### Task directions
Rewrite the material below with "pixel coordinates" replaced by "image coordinates" wherever it occurs, and leave everything else the same.

Extracted data entries:
○ ○ ○ ○ ○ ○ ○
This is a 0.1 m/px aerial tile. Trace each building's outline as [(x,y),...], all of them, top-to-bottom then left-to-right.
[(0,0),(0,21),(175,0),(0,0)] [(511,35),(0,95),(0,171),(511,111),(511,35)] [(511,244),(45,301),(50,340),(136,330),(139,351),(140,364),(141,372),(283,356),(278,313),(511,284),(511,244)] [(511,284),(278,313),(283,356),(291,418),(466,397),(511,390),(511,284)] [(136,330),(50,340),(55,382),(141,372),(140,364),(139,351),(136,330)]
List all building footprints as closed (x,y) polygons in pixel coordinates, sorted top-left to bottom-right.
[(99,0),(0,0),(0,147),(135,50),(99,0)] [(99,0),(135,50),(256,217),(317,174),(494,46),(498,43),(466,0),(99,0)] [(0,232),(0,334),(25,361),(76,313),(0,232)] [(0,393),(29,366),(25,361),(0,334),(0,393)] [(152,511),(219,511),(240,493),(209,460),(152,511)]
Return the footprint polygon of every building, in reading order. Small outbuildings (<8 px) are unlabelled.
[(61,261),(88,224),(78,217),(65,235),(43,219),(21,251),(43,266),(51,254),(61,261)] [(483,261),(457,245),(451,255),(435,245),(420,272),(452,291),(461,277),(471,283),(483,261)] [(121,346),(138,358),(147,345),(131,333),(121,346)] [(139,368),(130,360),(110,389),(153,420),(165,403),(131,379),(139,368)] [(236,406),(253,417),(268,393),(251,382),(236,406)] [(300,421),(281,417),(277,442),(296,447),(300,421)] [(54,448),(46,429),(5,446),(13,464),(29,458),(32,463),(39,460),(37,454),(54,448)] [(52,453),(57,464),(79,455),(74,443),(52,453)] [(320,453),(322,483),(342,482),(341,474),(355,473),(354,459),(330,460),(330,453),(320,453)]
○ ○ ○ ○ ○ ○ ○
### Worked answer
This is a 0.1 m/px aerial tile. Trace each building's outline as [(x,y),...], all of them, top-to-bottom then left-to-right.
[(0,0),(0,21),(175,0),(0,0)] [(511,35),(0,95),(0,171),(511,111),(511,35)] [(511,244),(45,301),(50,340),(136,330),(139,351),(140,364),(141,372),(283,356),(278,313),(511,284),(511,244)] [(511,284),(278,313),(283,356),(291,418),(466,397),(511,390),(511,284)] [(136,330),(50,340),(55,382),(141,372),(140,364),(139,351),(136,330)]
List all building footprints as closed (x,y) polygons in image coordinates, sorted top-left to bottom-right.
[(99,0),(0,0),(0,147),(135,50),(99,0)] [(99,0),(135,50),(256,217),(317,174),(494,46),(498,43),(466,0),(99,0)] [(0,232),(0,334),(25,361),(76,313),(0,232)] [(0,393),(29,366),(25,361),(0,334),(0,393)] [(152,511),(219,511),(240,493),(209,460),(152,511)]
Return the footprint polygon of every building, in reading order. Small outbuildings (<8 px) are unlabelled.
[(61,261),(88,224),(78,217),(65,235),(43,219),(21,251),(43,266),(51,254),(61,261)] [(483,261),(457,245),(451,255),(435,245),(420,272),(452,291),(461,277),(471,283),(483,261)] [(121,346),(138,358),(147,345),(131,333),(121,346)] [(139,368),(130,360),(110,389),(153,420),(165,403),(131,379),(139,368)] [(236,406),(253,417),(268,393),(251,382),(236,406)] [(300,421),(281,417),(277,442),(296,447),(300,421)] [(54,448),(46,429),(5,446),(13,464),(29,458),(32,463),(39,460),(37,454),(54,448)] [(52,453),(57,464),(79,455),(74,443),(52,453)] [(320,453),(322,483),(342,482),(341,474),(355,473),(354,459),(330,460),(330,453),(320,453)]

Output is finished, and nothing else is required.